SUPPLIED ENTRIES below:
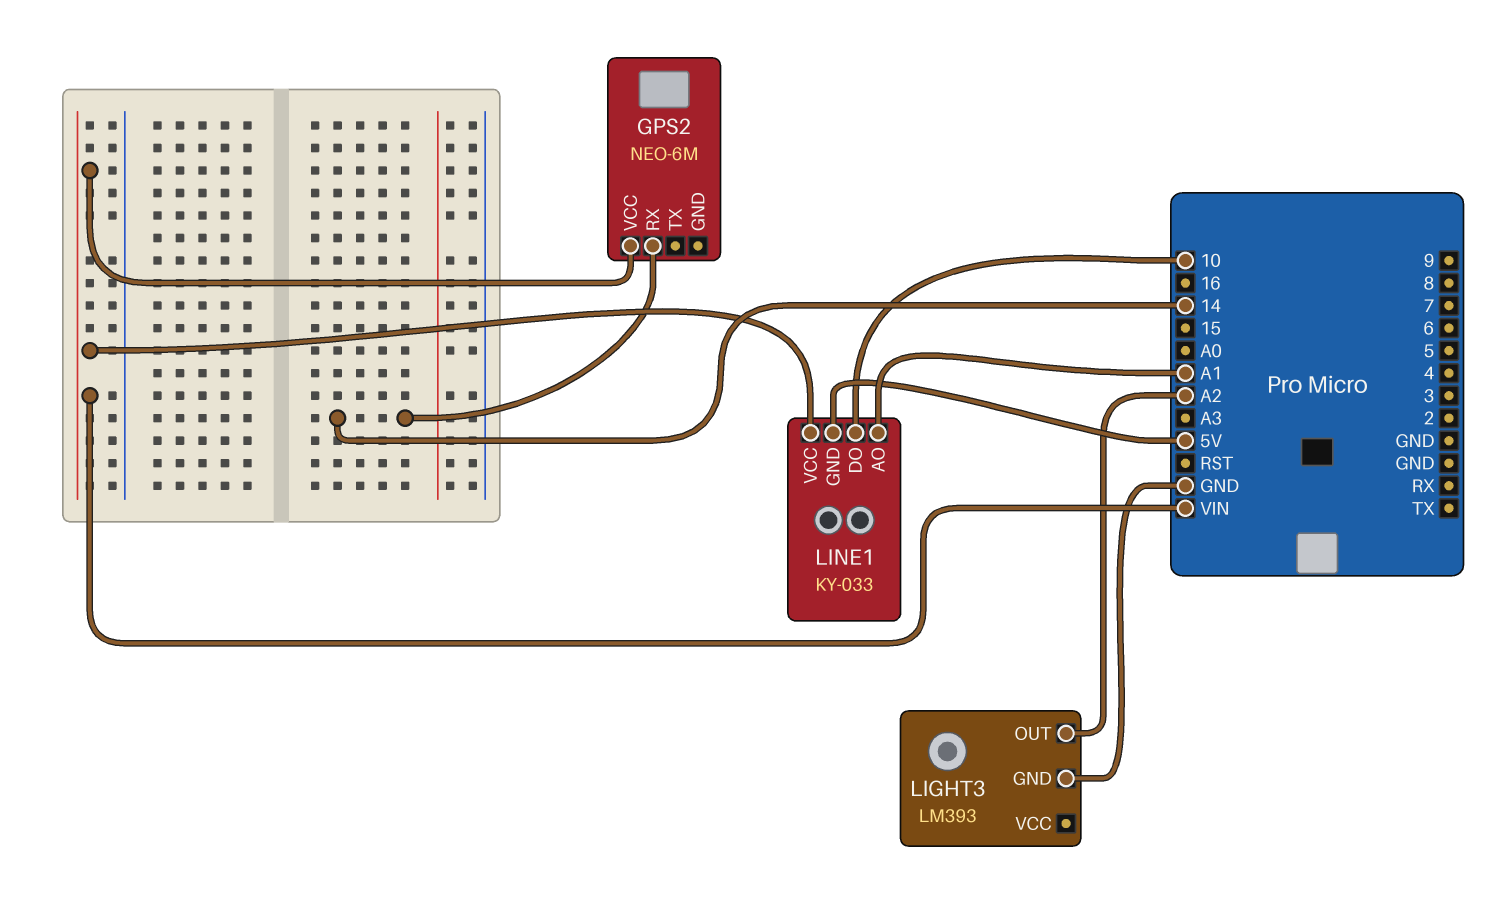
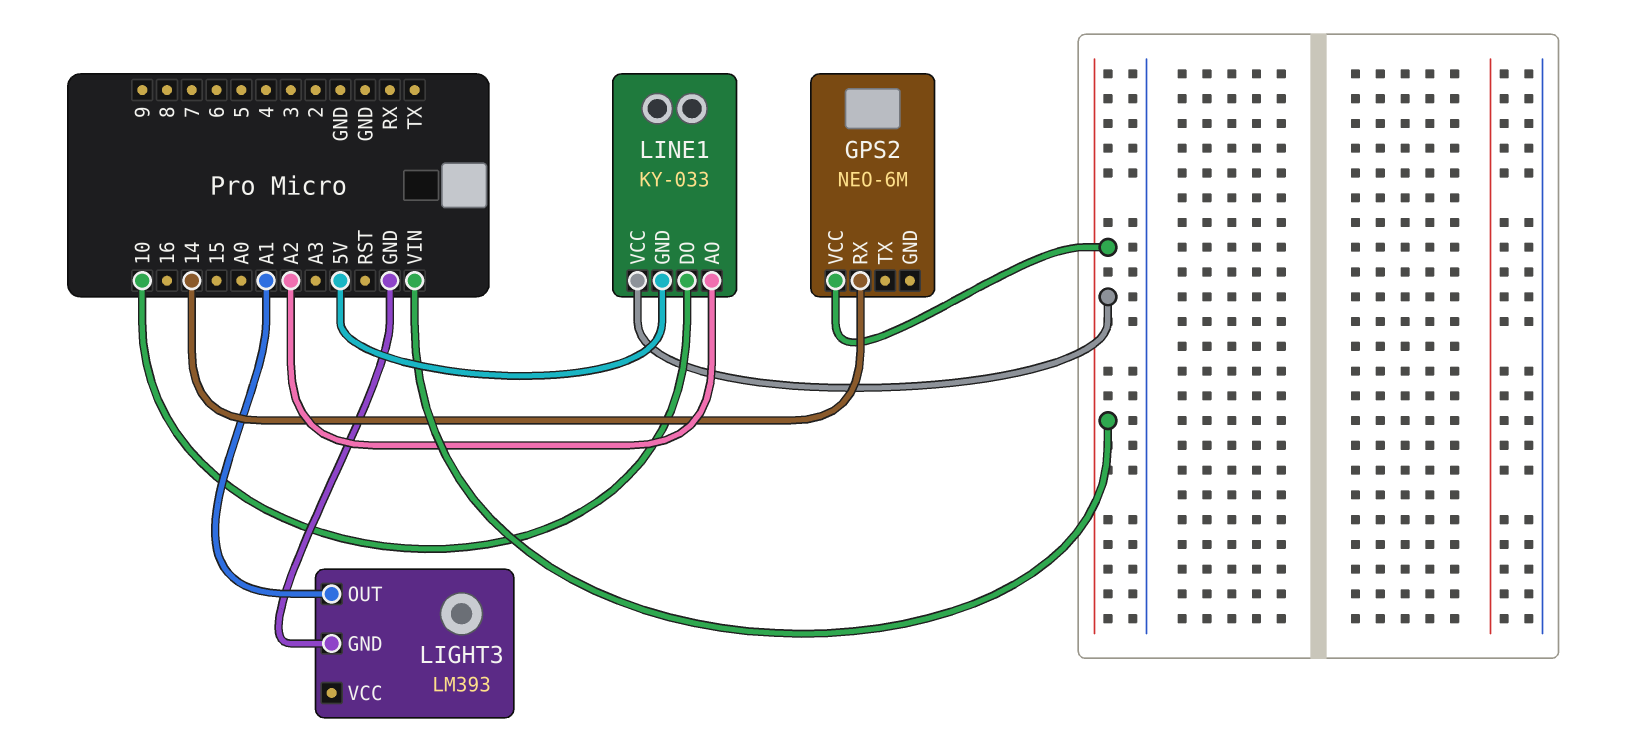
LIGHT3 pin OUT: A2 -> A1
LINE1 pin AO: A1 -> A2

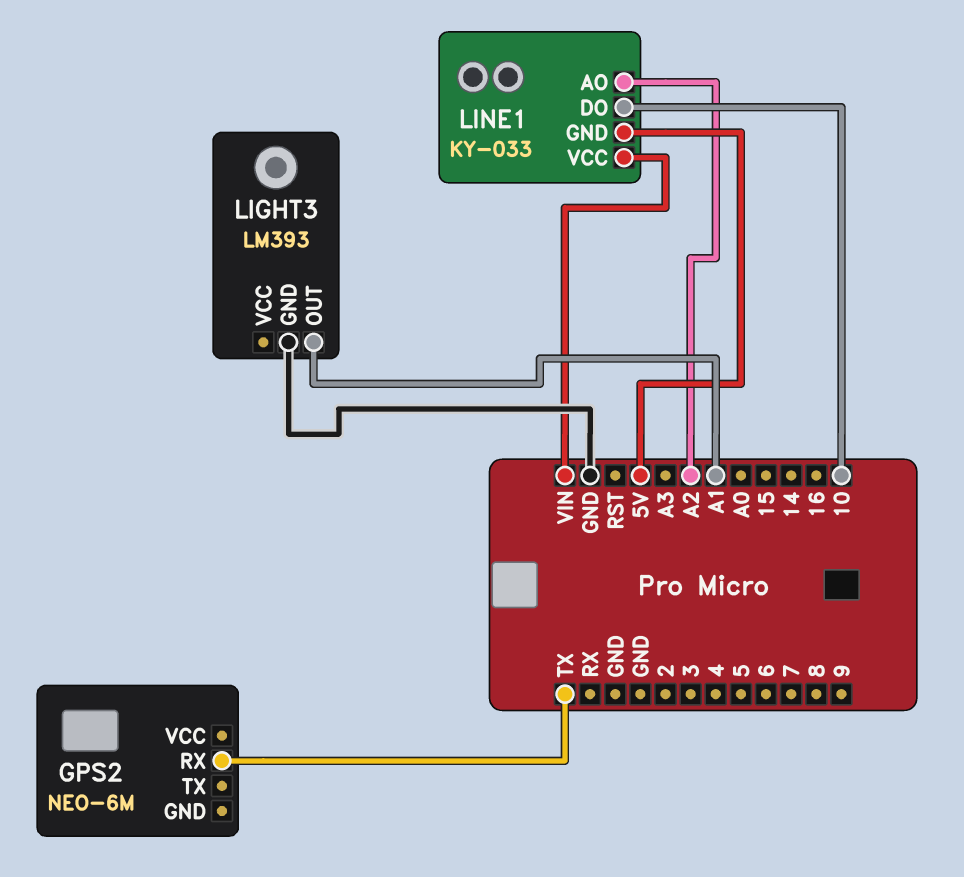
GPS2 pin RX: 14 -> TX
GPS2 pin VCC: VIN -> none

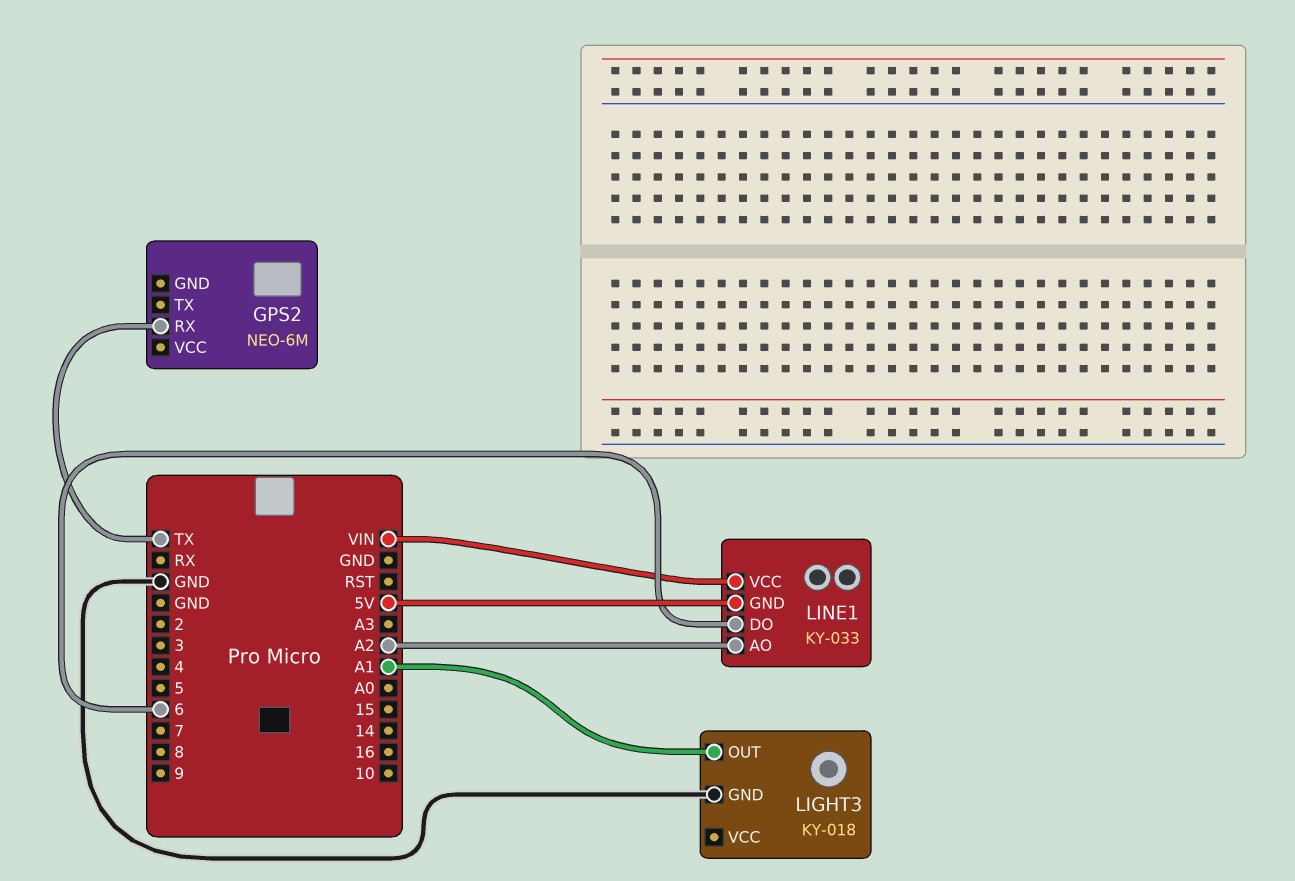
LIGHT3: LM393 -> KY-018
LINE1 pin DO: 10 -> 6

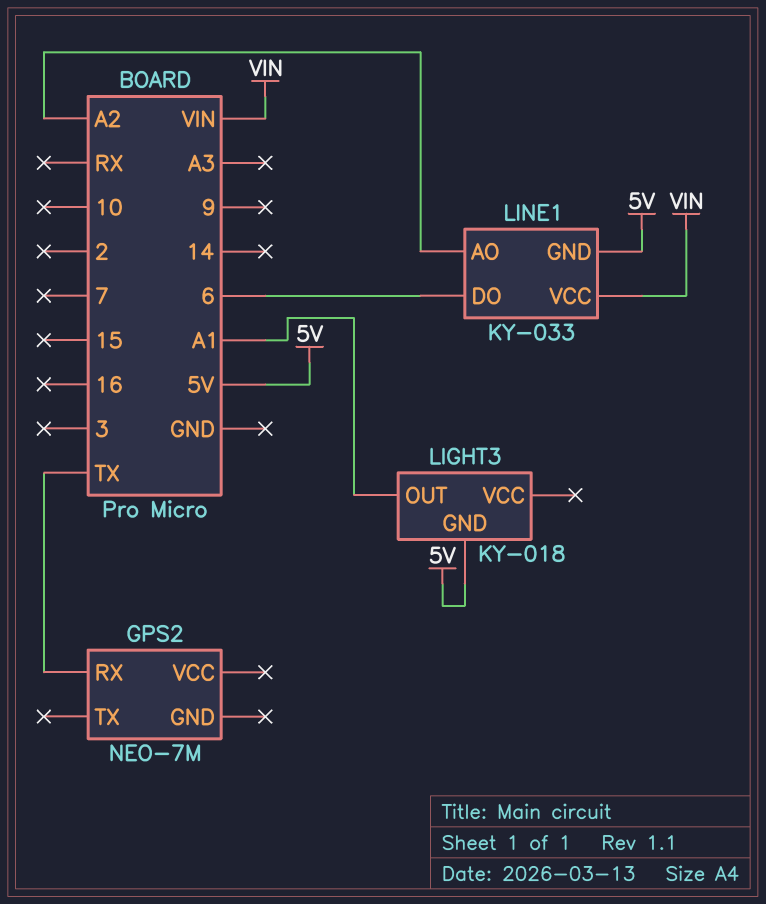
GPS2: NEO-6M -> NEO-7M
LIGHT3 pin GND: GND -> 5V

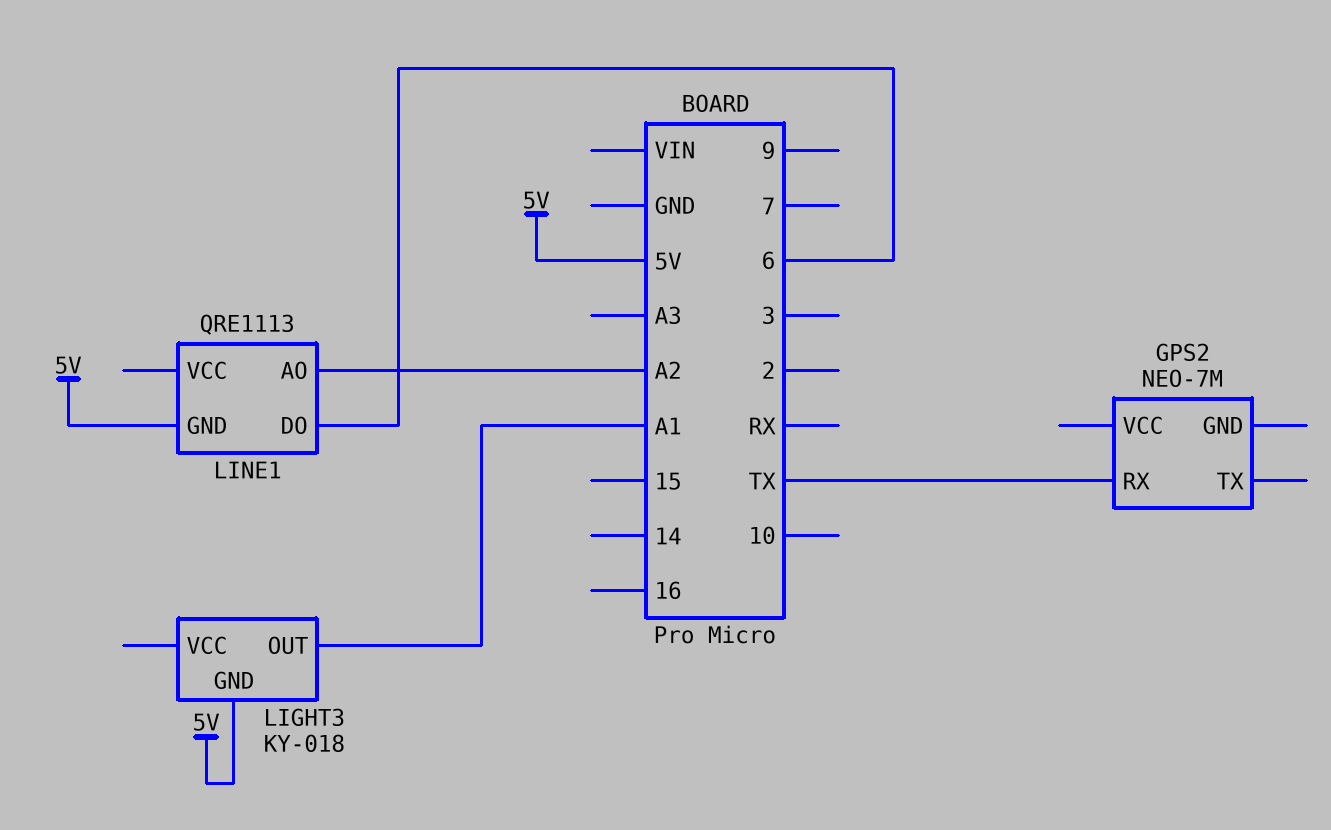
LINE1: KY-033 -> QRE1113
LINE1 pin VCC: VIN -> none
End of SUPPLIED ENTRIES.
### [TASK OBJECTIVE]
Please reproduce all the material exactly. Pictures stay out of the copy.

### [SOLUTION FOR THIS PROBLEM]
LIGHT3 pin OUT: A2 -> A1
LINE1 pin AO: A1 -> A2

GPS2 pin RX: 14 -> TX
GPS2 pin VCC: VIN -> none

LIGHT3: LM393 -> KY-018
LINE1 pin DO: 10 -> 6

GPS2: NEO-6M -> NEO-7M
LIGHT3 pin GND: GND -> 5V

LINE1: KY-033 -> QRE1113
LINE1 pin VCC: VIN -> none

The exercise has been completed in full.